-- MATERIAL TO PROCESS follows --
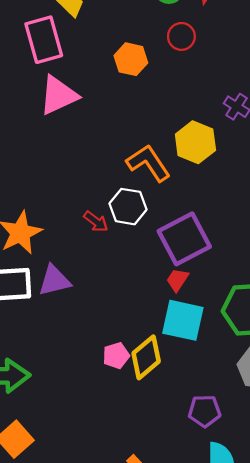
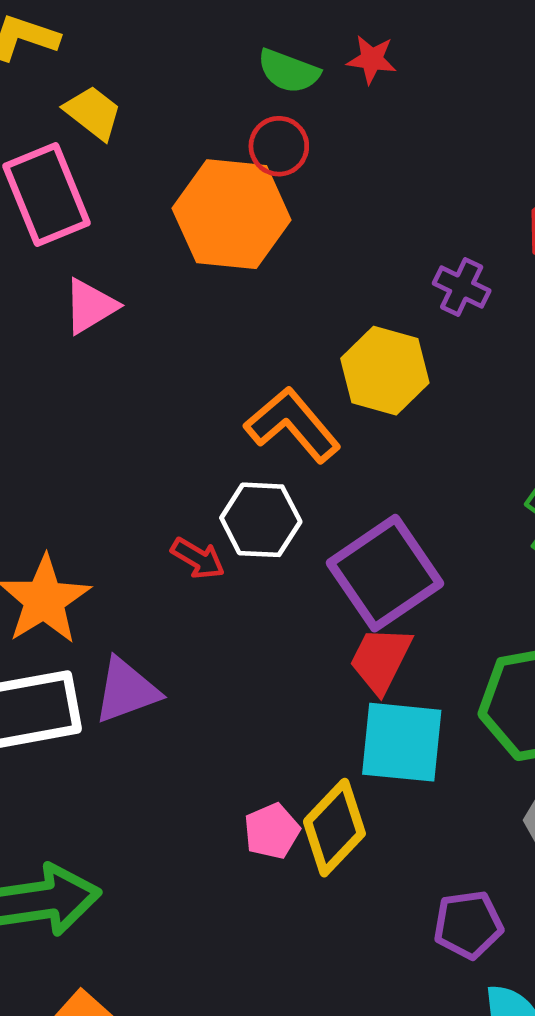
red circle: (181, 36) -> (279, 146), moved
orange hexagon: (131, 59) -> (232, 214), size x1.6
pink triangle: (58, 95) -> (90, 306), size x0.7
red trapezoid: (177, 280) -> (381, 660), size x1.4

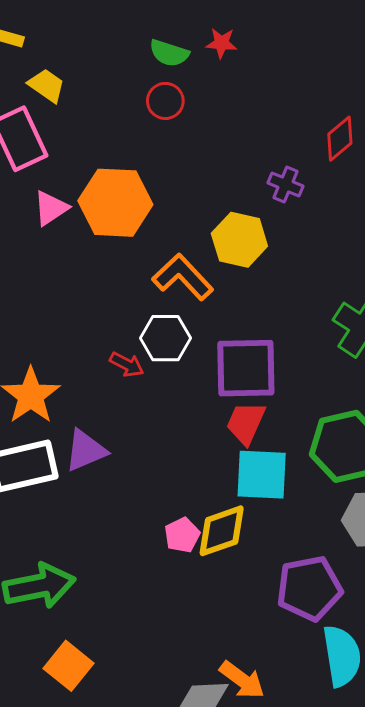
orange hexagon: (232, 214) -> (115, 203), moved
purple square: (385, 573) -> (246, 368), turned 36
yellow diamond: (334, 828) -> (222, 531), turned 30
purple pentagon: (468, 925) -> (309, 588), size x1.5

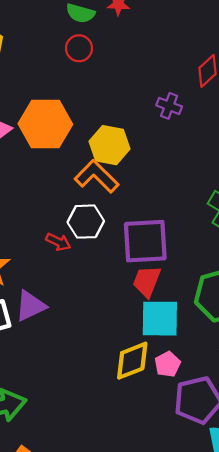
yellow hexagon: (239, 240) -> (109, 145), moved
pink pentagon: (182, 535) -> (168, 364), moved

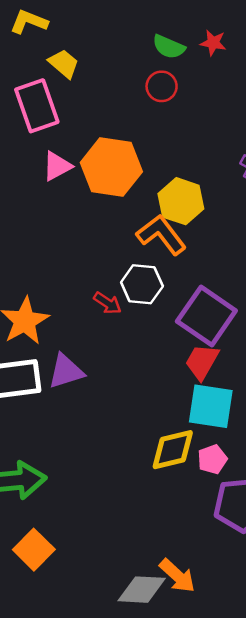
purple square: (145, 241) -> (206, 316), turned 30

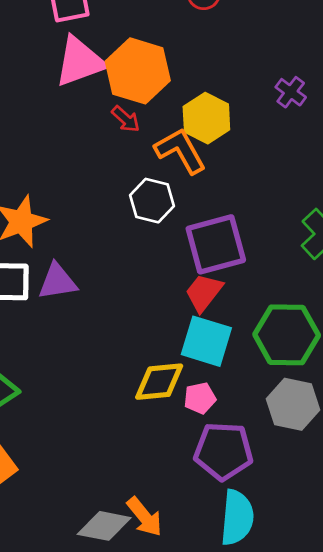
pink triangle: (57, 166) -> (80, 62), size x1.6
red arrow: (107, 303) -> (126, 119), moved
purple square: (206, 316) -> (216, 244), turned 32

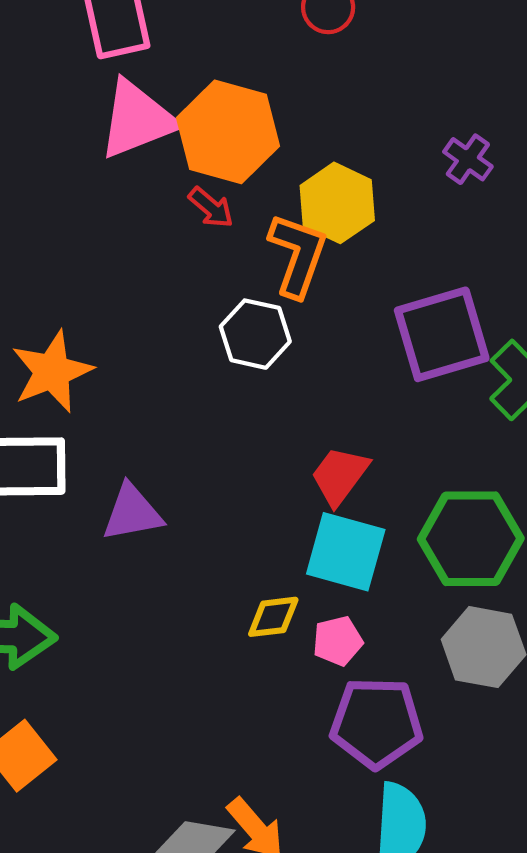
orange L-shape: (180, 151) -> (298, 255), turned 50
purple square: (216, 244) -> (442, 334), moved
purple triangle: (57, 282) -> (132, 513), moved
yellow diamond: (159, 382) -> (273, 617), size x0.7

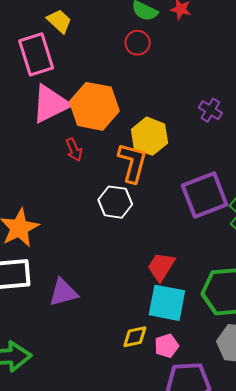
red arrow: (211, 207) -> (74, 150), moved, turned 30

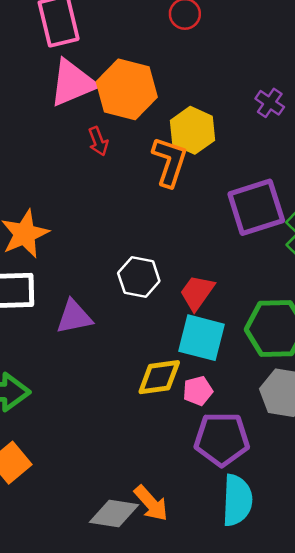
white hexagon: (115, 202) -> (139, 277), moved
yellow diamond: (135, 337) -> (159, 377), size x1.4

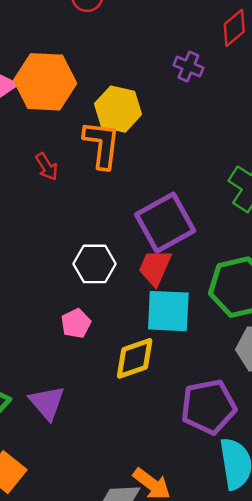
red arrow: (98, 141) -> (47, 167), moved
purple square: (256, 207) -> (165, 223), moved
purple triangle: (74, 317) -> (47, 403), moved, turned -48
pink pentagon: (198, 391) -> (76, 323), moved

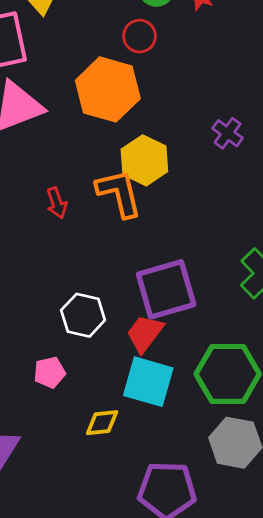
orange hexagon: (45, 82) -> (108, 89), moved
orange L-shape: (102, 144) -> (119, 193), turned -33
yellow diamond: (135, 358) -> (102, 423), size x0.7

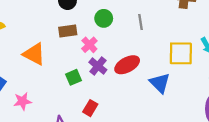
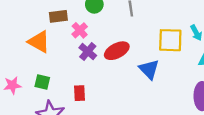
orange triangle: (34, 54) -> (39, 42), moved
green square: (73, 77) -> (42, 82), moved, turned 35
red rectangle: (90, 108) -> (80, 93), turned -35

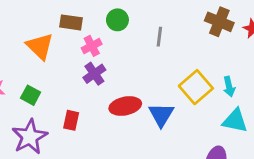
yellow square: (170, 40) -> (196, 87), turned 32
red ellipse: (117, 51) -> (125, 106), moved

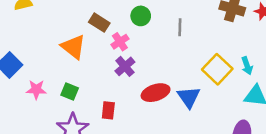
brown rectangle: (71, 22) -> (99, 23), turned 30

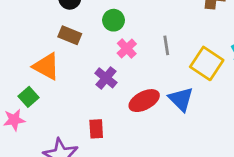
gray line: (180, 27) -> (166, 45), moved
pink cross: (120, 42) -> (127, 49), moved
green square: (70, 91) -> (29, 97), moved, turned 36

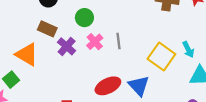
gray line: (166, 45) -> (119, 41), moved
purple cross: (106, 78) -> (67, 46), moved

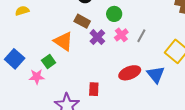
gray line: (119, 41) -> (141, 36), turned 32

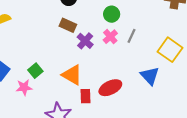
green circle: (114, 14) -> (112, 14), moved
orange triangle: (63, 41) -> (72, 75), moved
red ellipse: (130, 73) -> (110, 88), moved

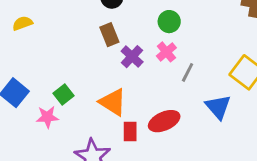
brown rectangle: (68, 25) -> (109, 35), turned 42
gray line: (132, 36) -> (188, 72), moved

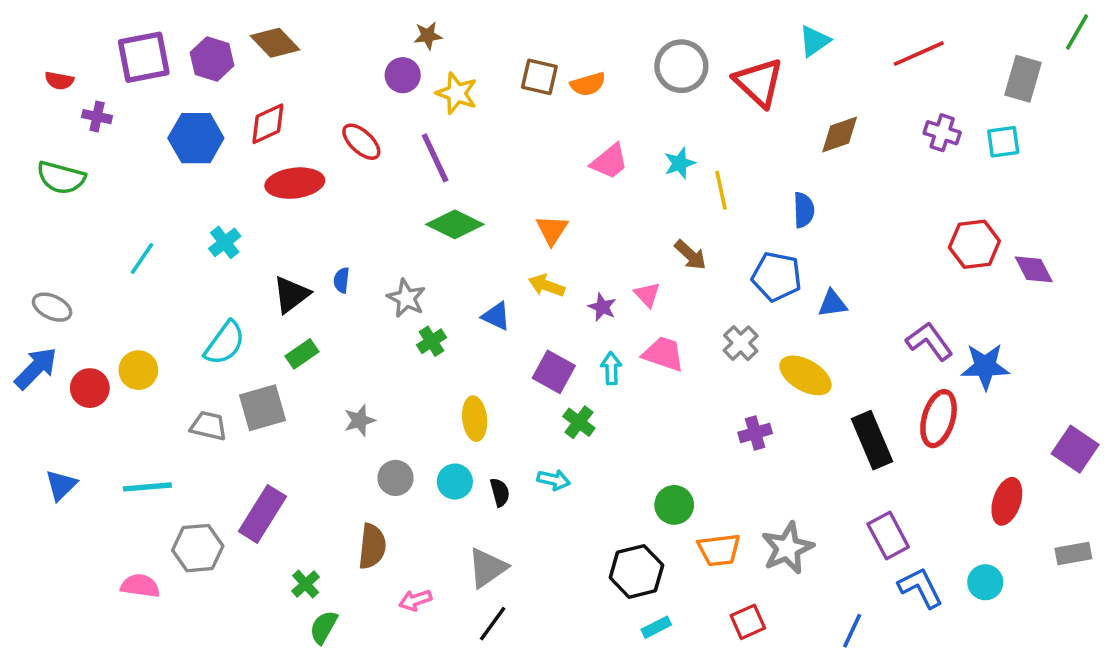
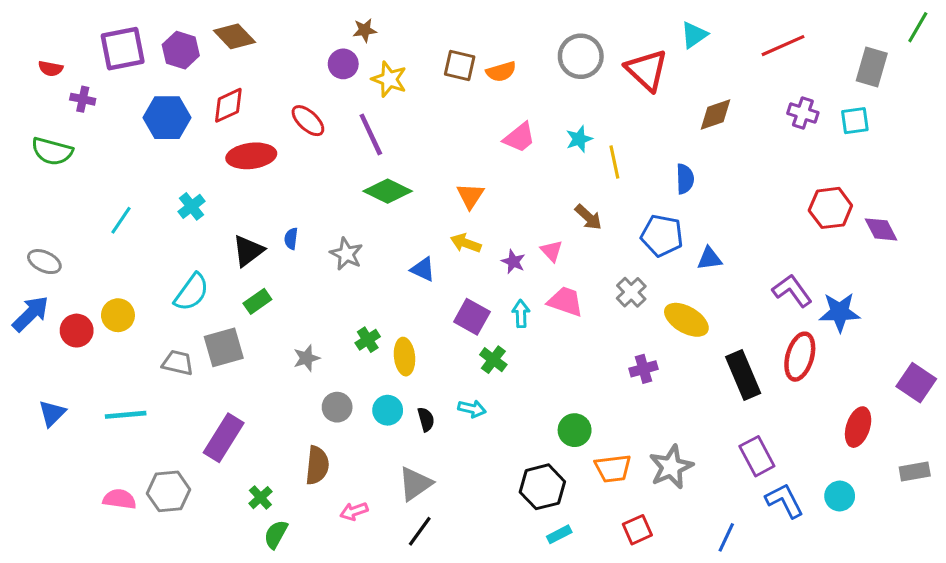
green cross: (431, 341) -> (368, 340), moved
gray hexagon: (198, 548) -> (169, 491), moved

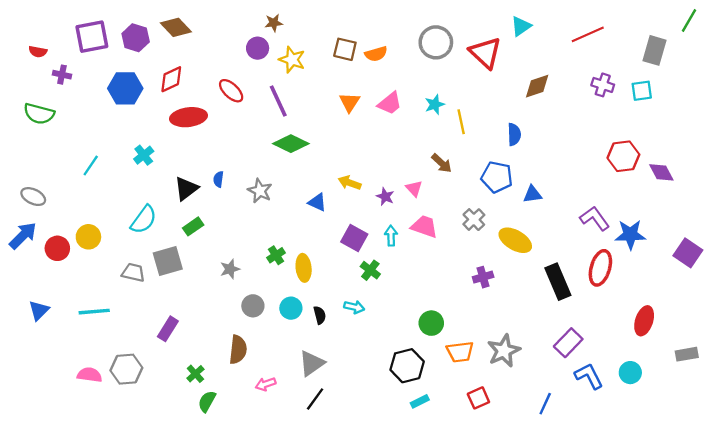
orange triangle: (470, 196) -> (350, 102), moved
purple square: (916, 383) -> (688, 253), moved
purple rectangle: (224, 438) -> (168, 329), size x0.7
purple rectangle: (757, 456) -> (568, 343), turned 72

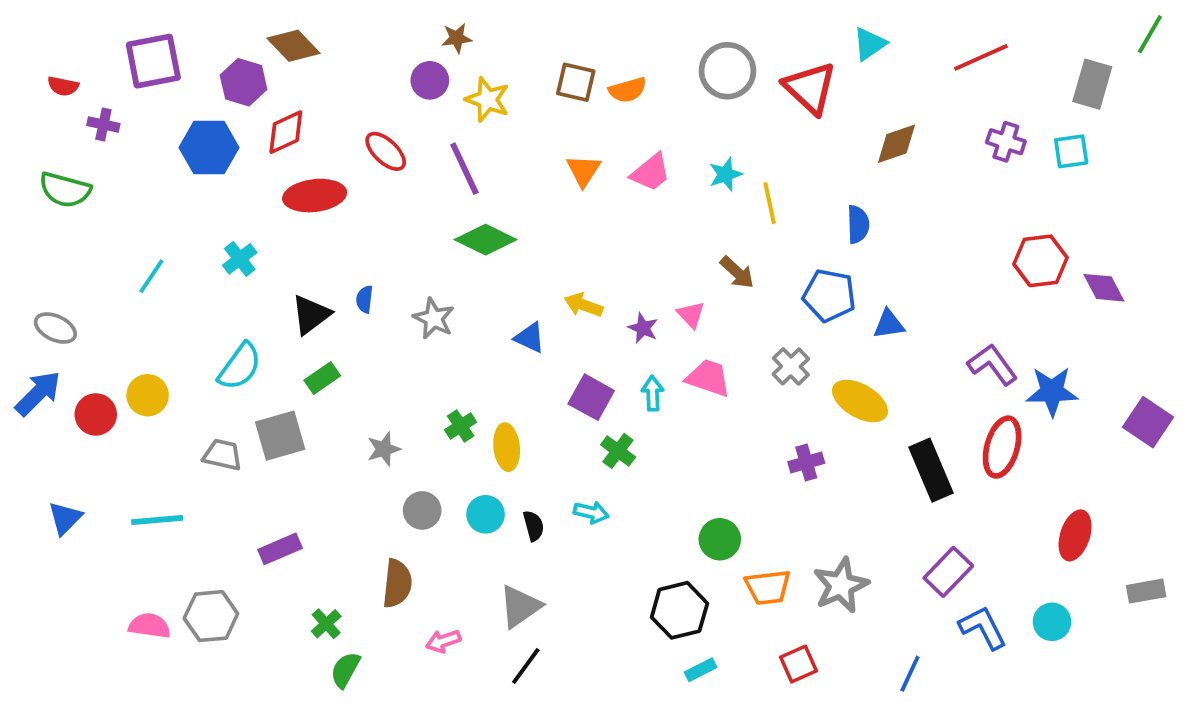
purple hexagon: (136, 38) -> (244, 82), moved
purple rectangle: (168, 329) -> (280, 549), turned 35

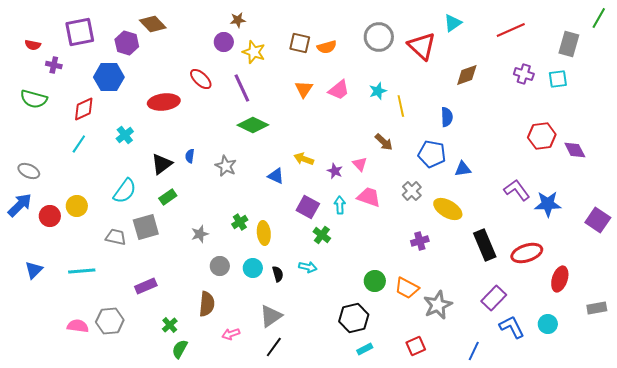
red diamond: (286, 132) -> (84, 109), moved
red ellipse: (1002, 447) -> (527, 253), moved, turned 56
orange trapezoid: (768, 587) -> (407, 288), moved, turned 35

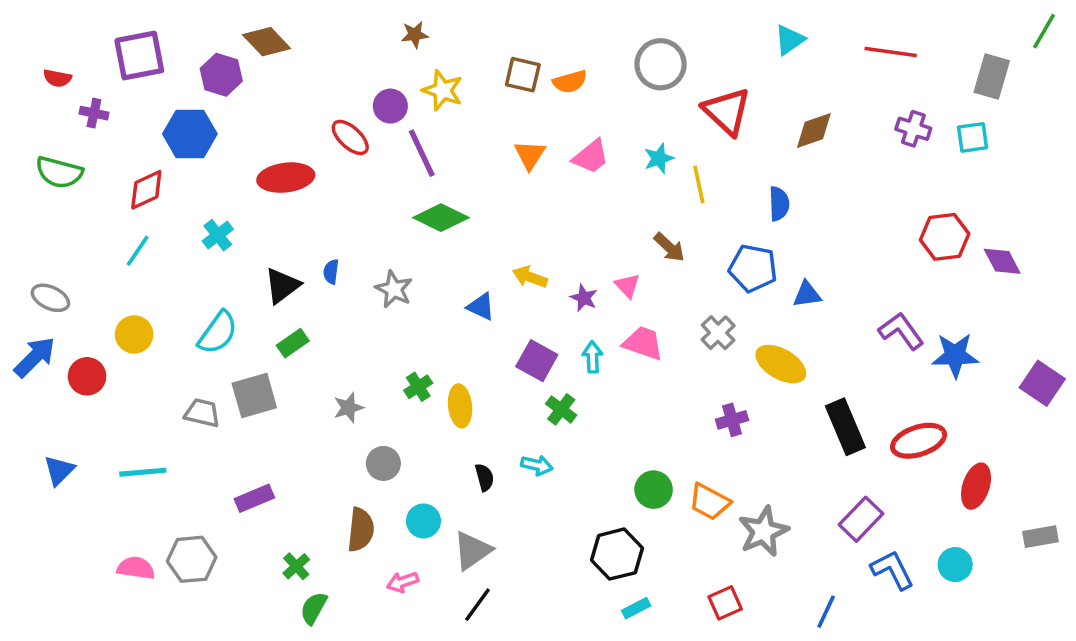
red line: (511, 30) -> (891, 52), turned 32
purple circle: (224, 42) -> (390, 106), moved
red triangle: (422, 46) -> (727, 111), moved
yellow circle: (77, 206) -> (134, 334), moved
cyan circle: (253, 268) -> (423, 521), moved

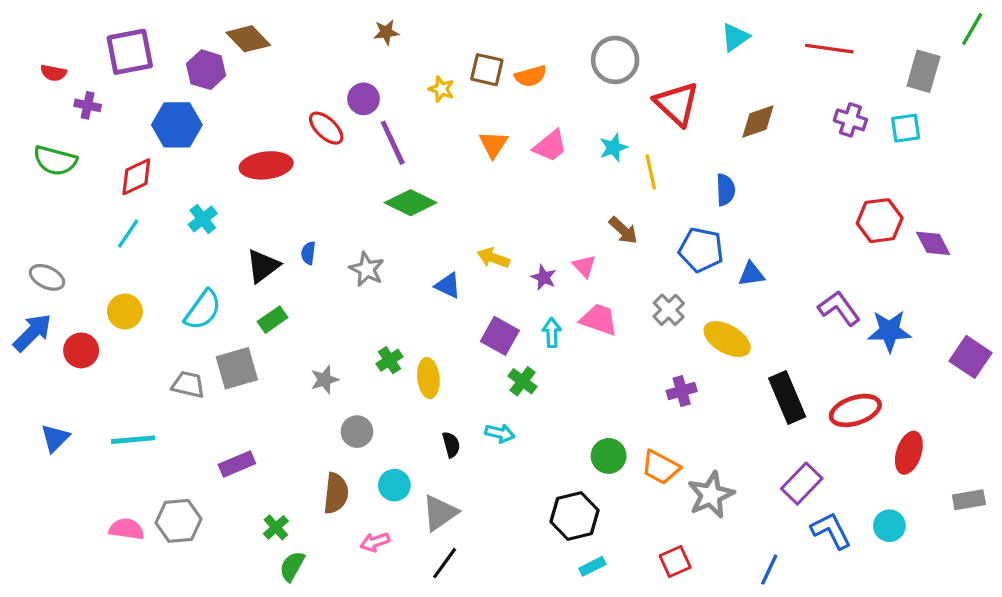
yellow star: (443, 90) -> (441, 89), moved, size x0.7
-- MATERIAL TO PROCESS concluded --
| EXERCISE BRIEF |
Every record above must be copied exactly; none of the pictures belong in the copy.

| WRITTEN REPLY |
red circle: (181, 36) -> (279, 146), moved
orange hexagon: (131, 59) -> (232, 214), size x1.6
pink triangle: (58, 95) -> (90, 306), size x0.7
red trapezoid: (177, 280) -> (381, 660), size x1.4

orange hexagon: (232, 214) -> (115, 203), moved
purple square: (385, 573) -> (246, 368), turned 36
yellow diamond: (334, 828) -> (222, 531), turned 30
purple pentagon: (468, 925) -> (309, 588), size x1.5

yellow hexagon: (239, 240) -> (109, 145), moved
pink pentagon: (182, 535) -> (168, 364), moved

purple square: (145, 241) -> (206, 316), turned 30

pink triangle: (57, 166) -> (80, 62), size x1.6
red arrow: (107, 303) -> (126, 119), moved
purple square: (206, 316) -> (216, 244), turned 32

orange L-shape: (180, 151) -> (298, 255), turned 50
purple square: (216, 244) -> (442, 334), moved
purple triangle: (57, 282) -> (132, 513), moved
yellow diamond: (159, 382) -> (273, 617), size x0.7

red arrow: (211, 207) -> (74, 150), moved, turned 30

white hexagon: (115, 202) -> (139, 277), moved
yellow diamond: (135, 337) -> (159, 377), size x1.4

red arrow: (98, 141) -> (47, 167), moved
purple square: (256, 207) -> (165, 223), moved
purple triangle: (74, 317) -> (47, 403), moved, turned -48
pink pentagon: (198, 391) -> (76, 323), moved

orange hexagon: (45, 82) -> (108, 89), moved
orange L-shape: (102, 144) -> (119, 193), turned -33
yellow diamond: (135, 358) -> (102, 423), size x0.7

orange triangle: (34, 54) -> (39, 42), moved
green square: (73, 77) -> (42, 82), moved, turned 35
red rectangle: (90, 108) -> (80, 93), turned -35

yellow square: (170, 40) -> (196, 87), turned 32
red ellipse: (117, 51) -> (125, 106), moved

brown rectangle: (71, 22) -> (99, 23), turned 30

gray line: (180, 27) -> (166, 45), moved
pink cross: (120, 42) -> (127, 49), moved
green square: (70, 91) -> (29, 97), moved, turned 36

gray line: (166, 45) -> (119, 41), moved
purple cross: (106, 78) -> (67, 46), moved

gray line: (119, 41) -> (141, 36), turned 32

green circle: (114, 14) -> (112, 14), moved
orange triangle: (63, 41) -> (72, 75), moved
red ellipse: (130, 73) -> (110, 88), moved

brown rectangle: (68, 25) -> (109, 35), turned 42
gray line: (132, 36) -> (188, 72), moved

green cross: (431, 341) -> (368, 340), moved
gray hexagon: (198, 548) -> (169, 491), moved

orange triangle: (470, 196) -> (350, 102), moved
purple square: (916, 383) -> (688, 253), moved
purple rectangle: (224, 438) -> (168, 329), size x0.7
purple rectangle: (757, 456) -> (568, 343), turned 72

purple hexagon: (136, 38) -> (244, 82), moved
purple rectangle: (168, 329) -> (280, 549), turned 35

red diamond: (286, 132) -> (84, 109), moved
red ellipse: (1002, 447) -> (527, 253), moved, turned 56
orange trapezoid: (768, 587) -> (407, 288), moved, turned 35

red line: (511, 30) -> (891, 52), turned 32
purple circle: (224, 42) -> (390, 106), moved
red triangle: (422, 46) -> (727, 111), moved
yellow circle: (77, 206) -> (134, 334), moved
cyan circle: (253, 268) -> (423, 521), moved

yellow star: (443, 90) -> (441, 89), moved, size x0.7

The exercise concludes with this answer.